[WHAT NEEDS TO BE DONE]
From the material below, list every line containing "pink".

***** DATA FOR THIS EXERCISE *****

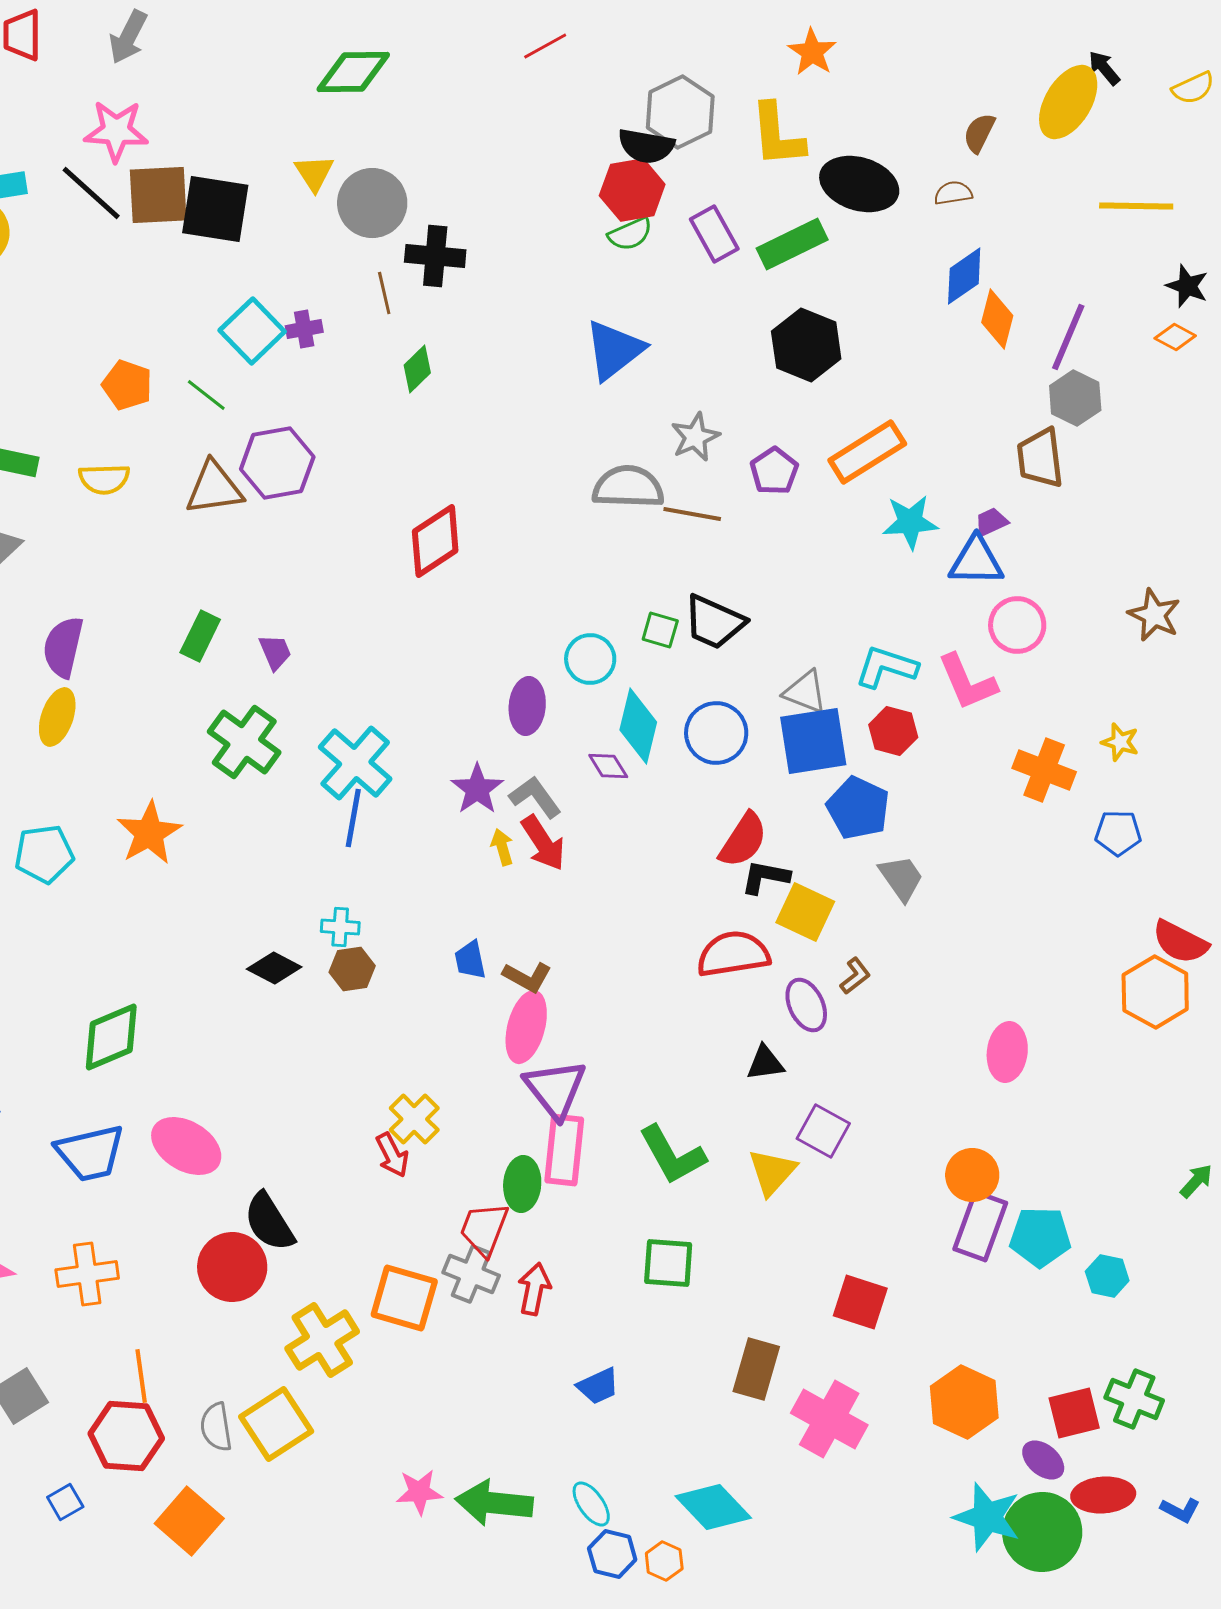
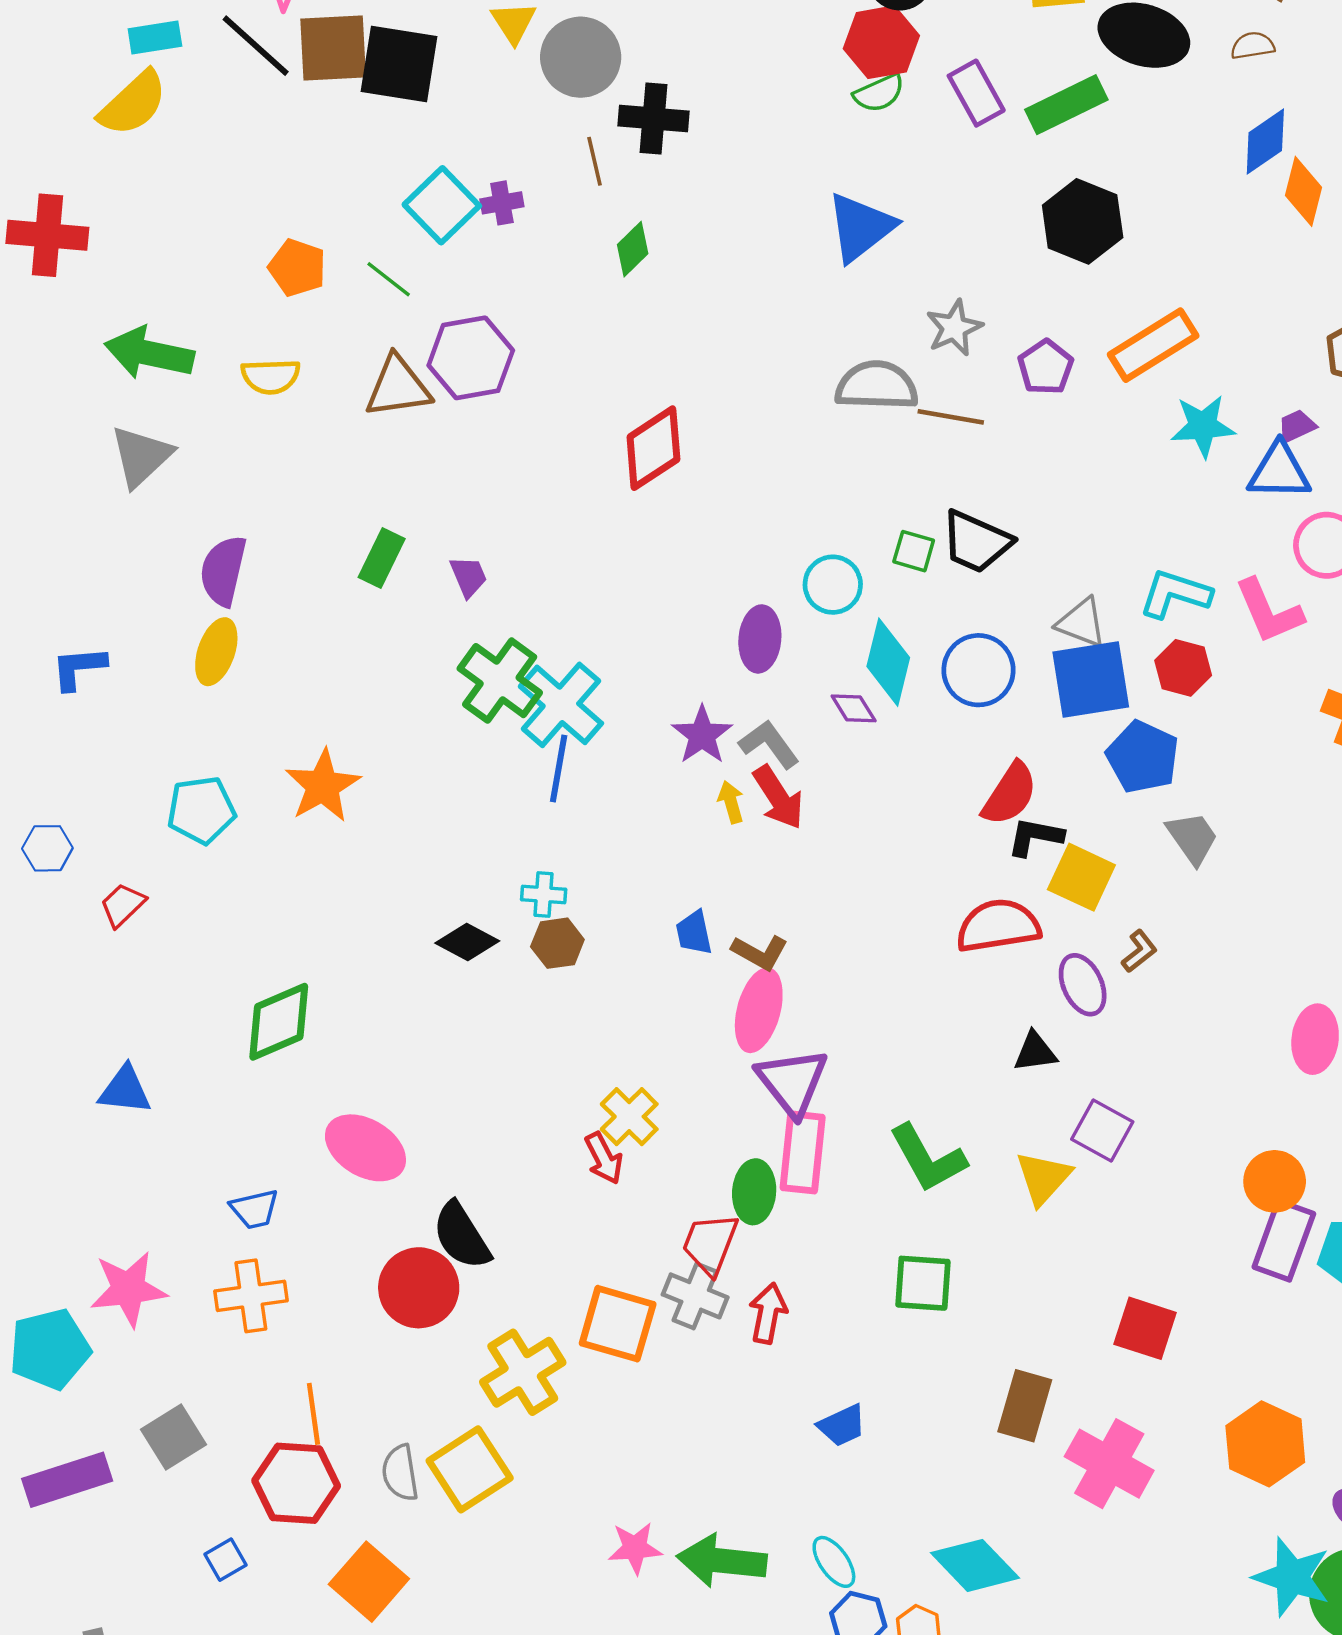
green cross: (244, 742) -> (500, 681), moved
blue trapezoid: (90, 1153) -> (254, 1209), moved, size x0.6

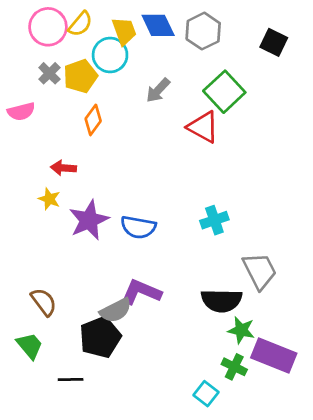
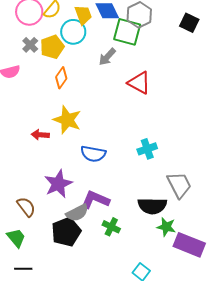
green square: (224, 92) -> (127, 32), moved, turned -32
red arrow: (63, 168) -> (40, 135), moved
yellow star: (49, 199) -> (67, 120), moved, size x1.8
purple star: (89, 220) -> (58, 184), moved
green cross: (234, 367) -> (111, 227), moved
black line: (71, 380) -> (23, 269), moved

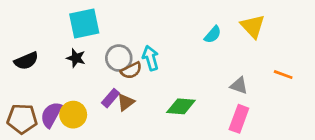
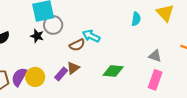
cyan semicircle: (213, 35) -> (136, 19), turned -32
gray circle: (119, 58) -> (53, 25), moved
cyan arrow: (151, 58) -> (91, 36), turned -48
purple rectangle: (110, 98) -> (61, 74), moved

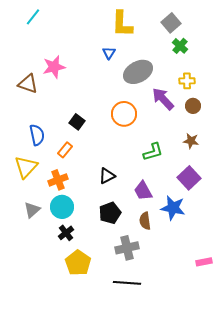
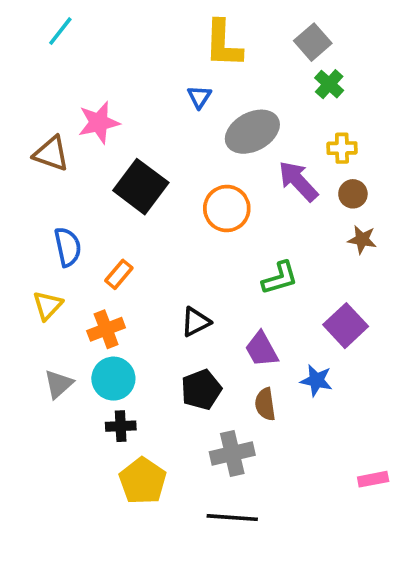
black square: (77, 122) -> (141, 187), moved, size x1.8
brown star: (191, 141) -> (362, 240), moved
yellow triangle: (26, 167) -> (48, 305), size x0.7
blue star: (173, 208) -> (316, 380), size x0.7
black cross: (66, 233) -> (121, 426), turned 35

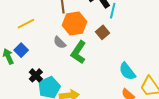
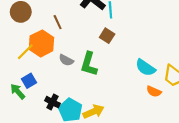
orange hexagon: (74, 23) -> (41, 43), moved
blue square: (21, 50) -> (29, 81), turned 32

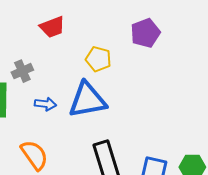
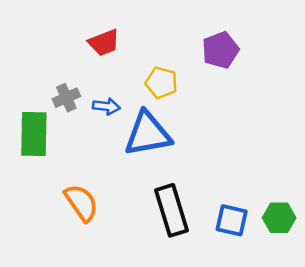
blue arrow: (45, 104) -> (106, 106), moved

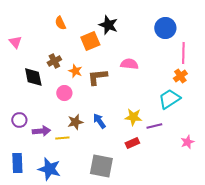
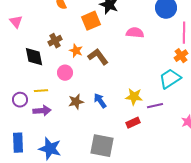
pink semicircle: (129, 64) -> (135, 33), moved
brown L-shape: (97, 77) -> (98, 57), turned 60
yellow line: (62, 138) -> (41, 91), moved

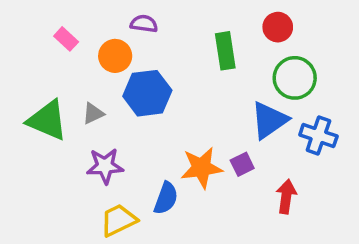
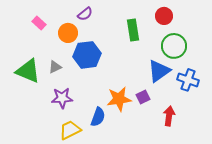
purple semicircle: (144, 24) -> (85, 14), turned 133

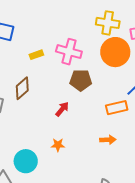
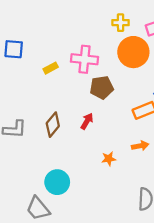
yellow cross: (108, 23) -> (121, 23), size x0.7
brown diamond: (22, 88) -> (53, 125), moved
orange star: (58, 145) -> (109, 159), moved

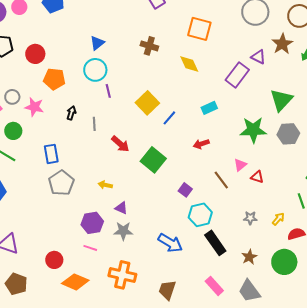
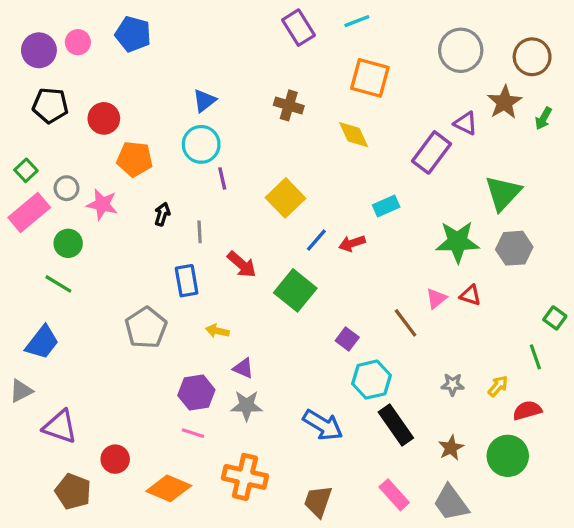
blue line: (169, 118) -> (316, 240), moved
red arrow: (201, 144) -> (352, 243), moved
blue rectangle: (51, 154) -> (187, 281), moved
red triangle: (257, 177) -> (470, 295), moved
red circle: (54, 260) -> (115, 459), moved

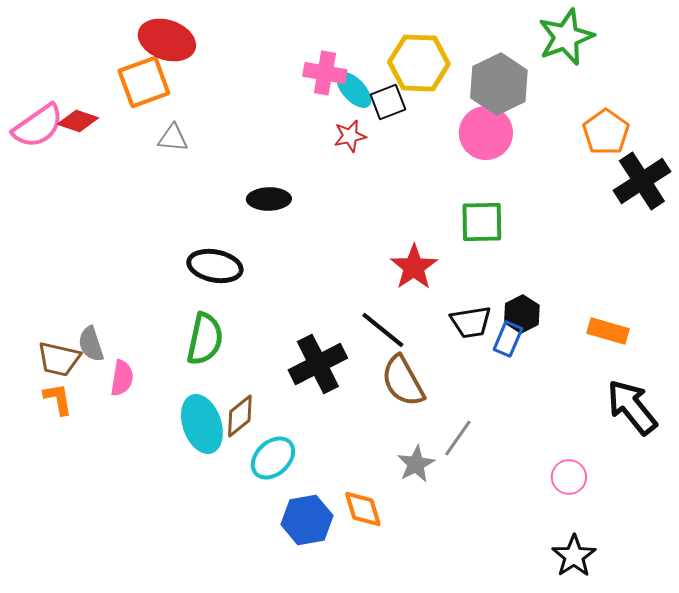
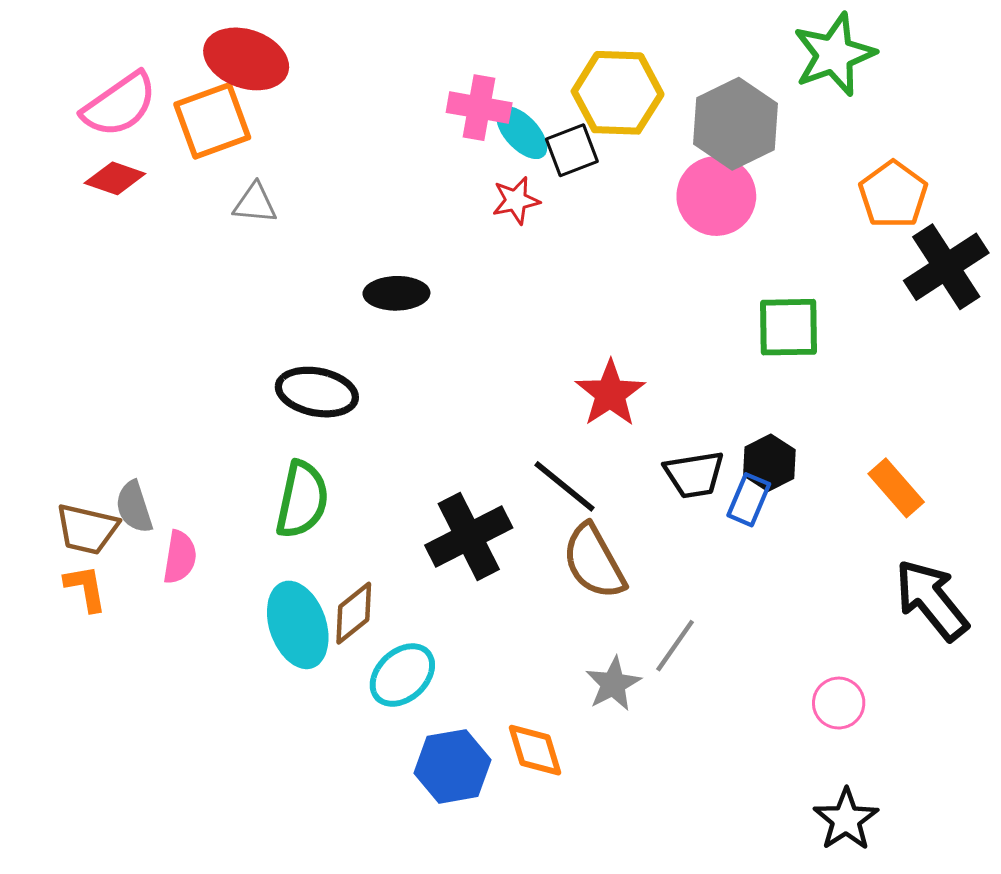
pink semicircle: (38, 126) -> (119, 105), moved
green square: (482, 222) -> (789, 327), moved
orange rectangle: (608, 331) -> (896, 488), turned 33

*****

[ANSWER SECTION]
pink semicircle: (129, 64) -> (135, 33), moved
pink semicircle: (38, 126) -> (119, 105), moved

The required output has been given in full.